**EXERCISE:** State how many lines of the data contain the word "plate", and write nothing besides the number.
[Opening PROVIDED RECORDS section]
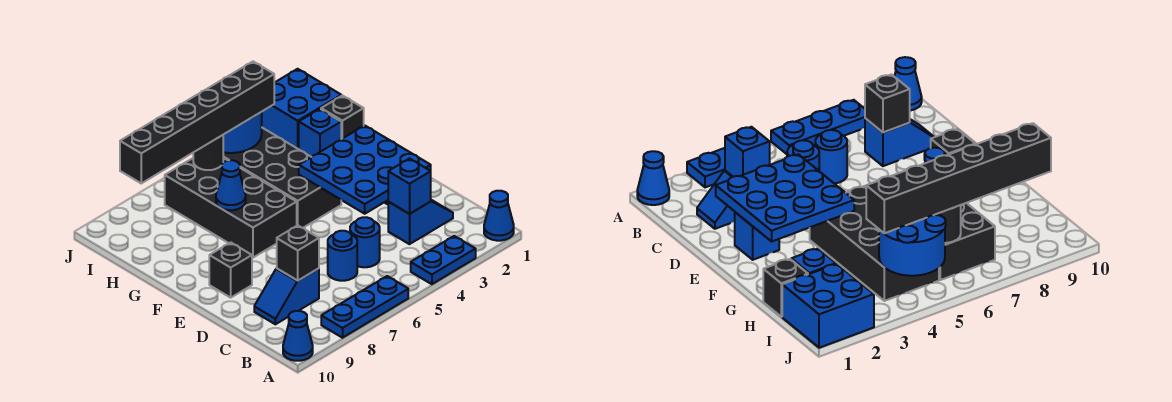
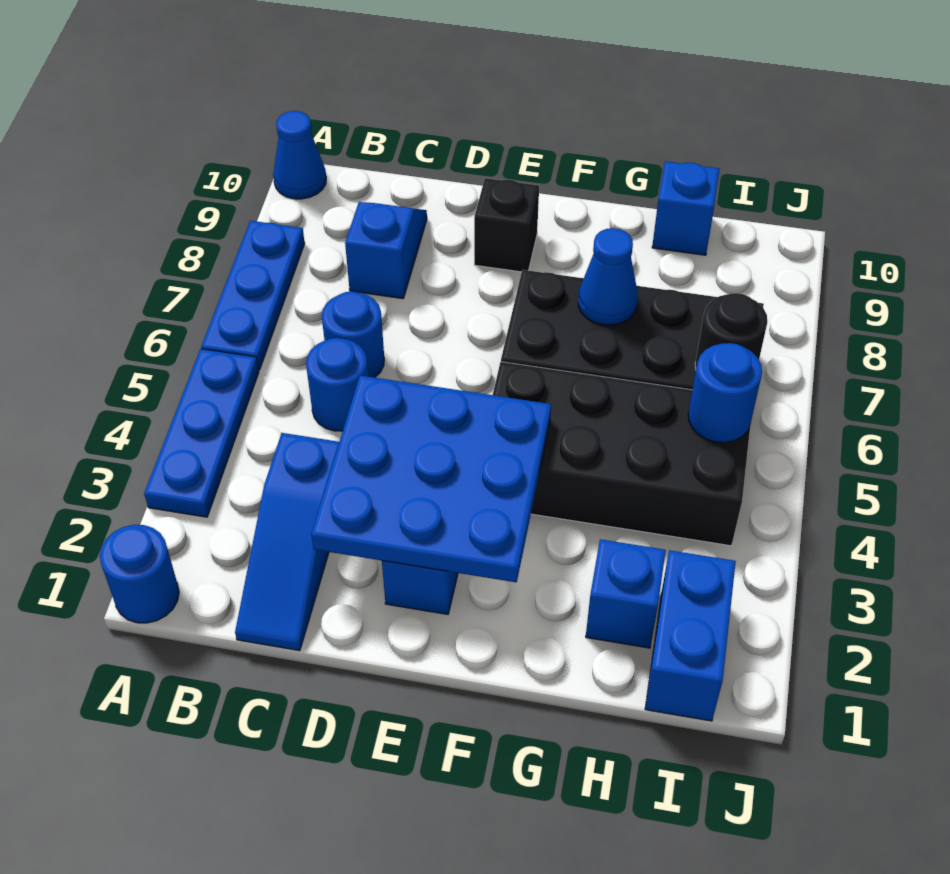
blue cone A1 level 1 -> blue round brick A1 level 1
blue plate A3:A4 level 1 -> blue plate A3:A5 level 1
blue slope C2:C3 level 1 top 3 -> blue slope C1:C3 level 1 top 3
blue brick C3 level 2 -> blue brick H10 level 1
black brick C8 level 2 -> none
black brick H1 level 1 -> none
blue brick I1:J2 level 1 -> blue brick I1:I2 level 1
blue round brick I4:J5 level 2 -> blue round brick I5 level 2
black brick I4:I9 level 3 -> none

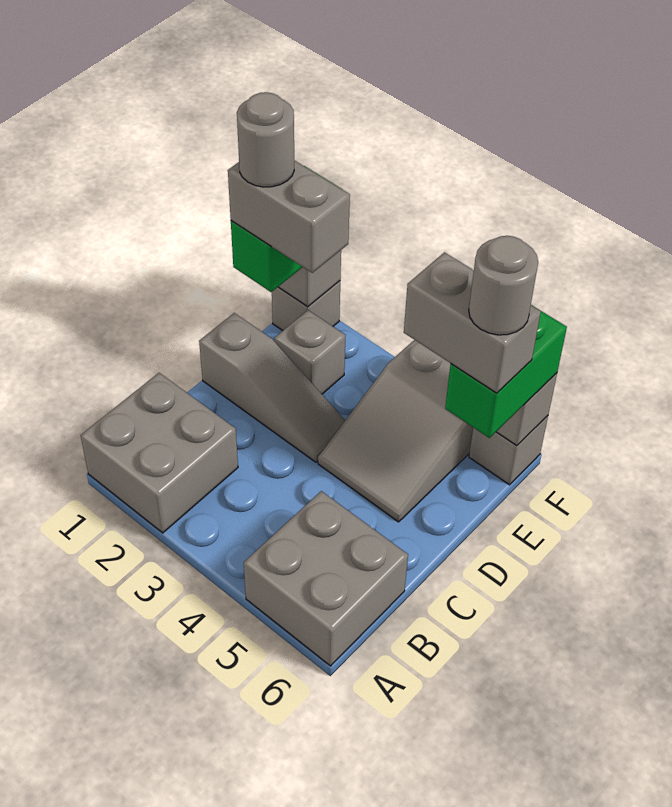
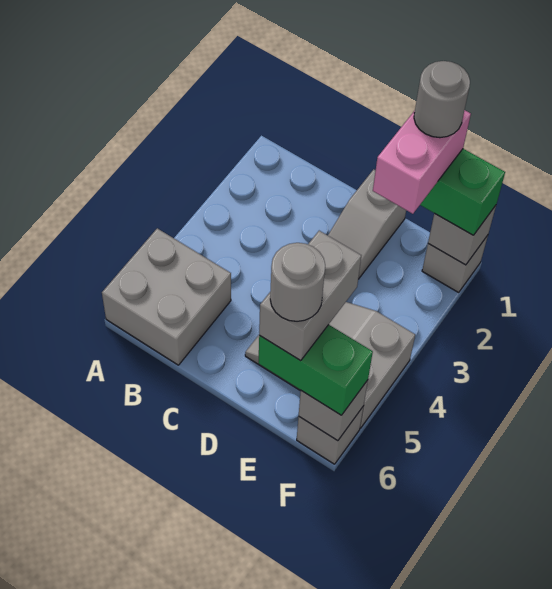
grey brick A1:B2 level 1 -> none
grey brick E1:E2 level 4 -> pink brick E1:E2 level 4
grey brick E2 level 1 -> none

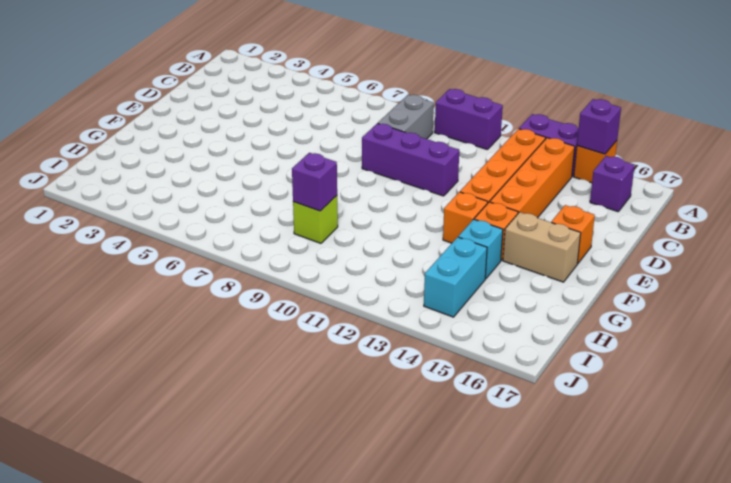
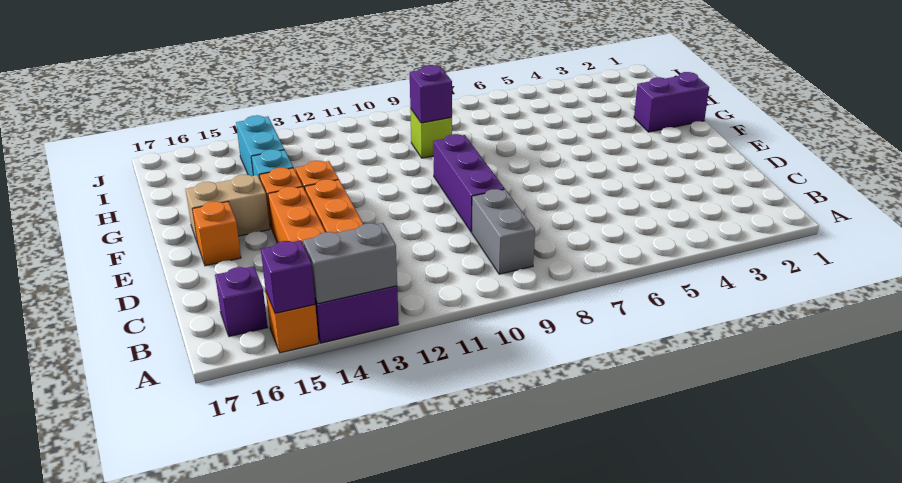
purple brick A10:A11 level 1 -> purple brick G1:G2 level 1
none -> grey brick A13:A14 level 2
purple brick D9:D11 level 1 -> purple brick D9:F9 level 1

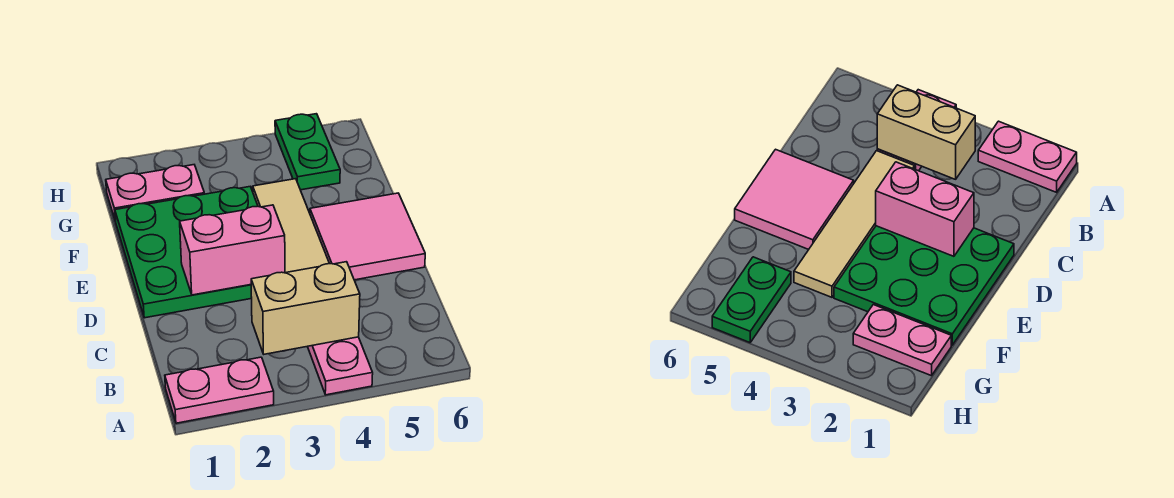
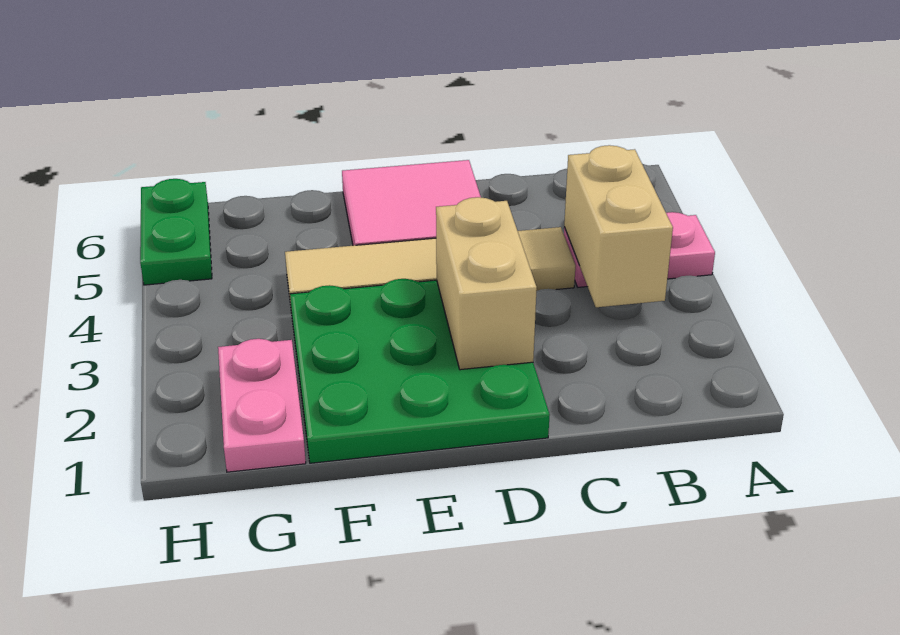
pink plate A1:A2 level 1 -> none
pink brick D2:D3 level 2 -> tan brick D2:D3 level 2
green plate G5:H5 level 1 -> green plate H5:H6 level 1

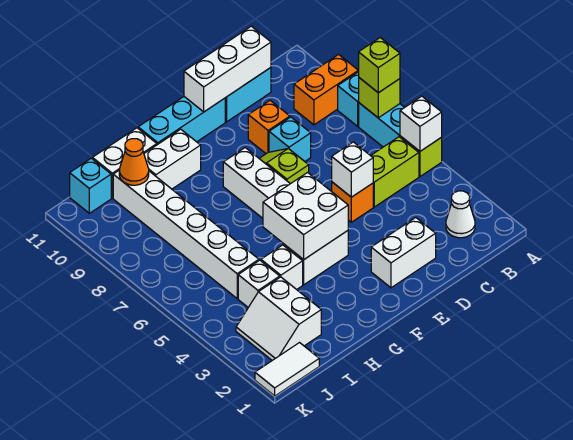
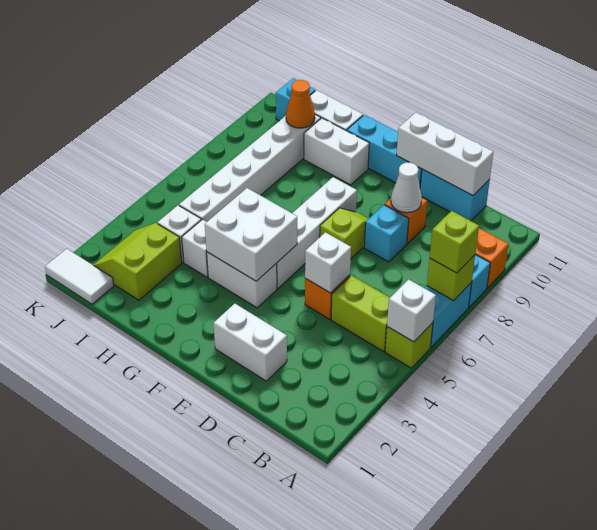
white cone B2 level 1 -> white cone D9 level 2
white slope I2:J3 level 1 top I -> lime slope I2:J3 level 1 top I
[Closing PROVIDED RECORDS section]
**RESPONSE BOX:** 3